The listing, minus its pictures, is to be given again exactly.

- _RECORDED DATA_:

###

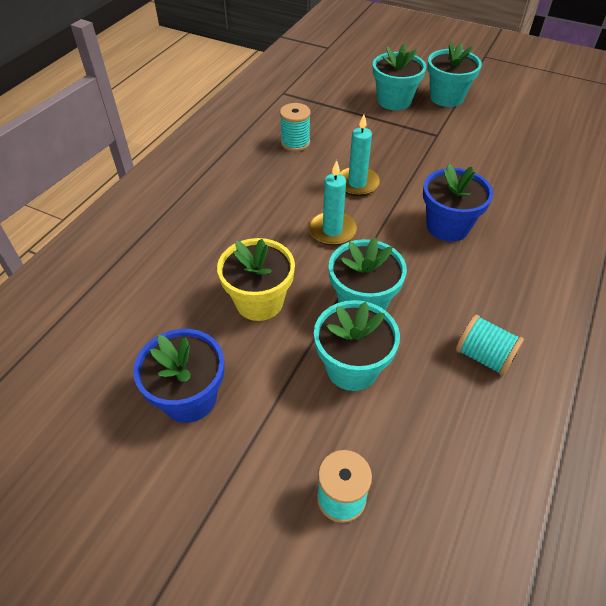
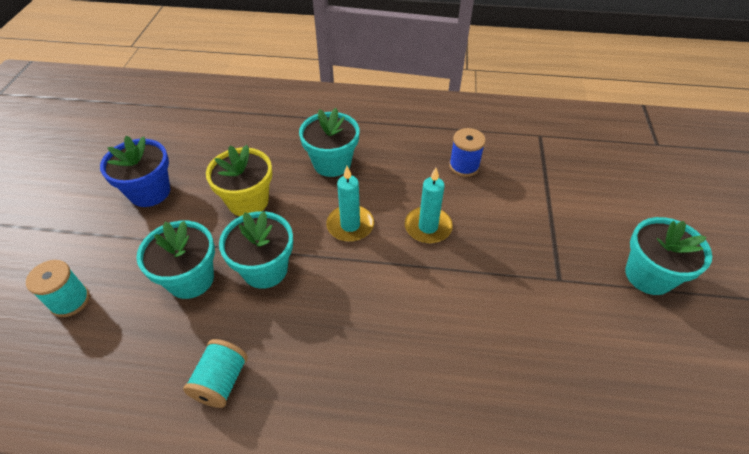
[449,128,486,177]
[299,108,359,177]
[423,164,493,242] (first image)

###

- _RESULT OF THE EXERCISE_:
[449,128,486,177]
[299,108,359,177]
[423,164,493,242] (first image)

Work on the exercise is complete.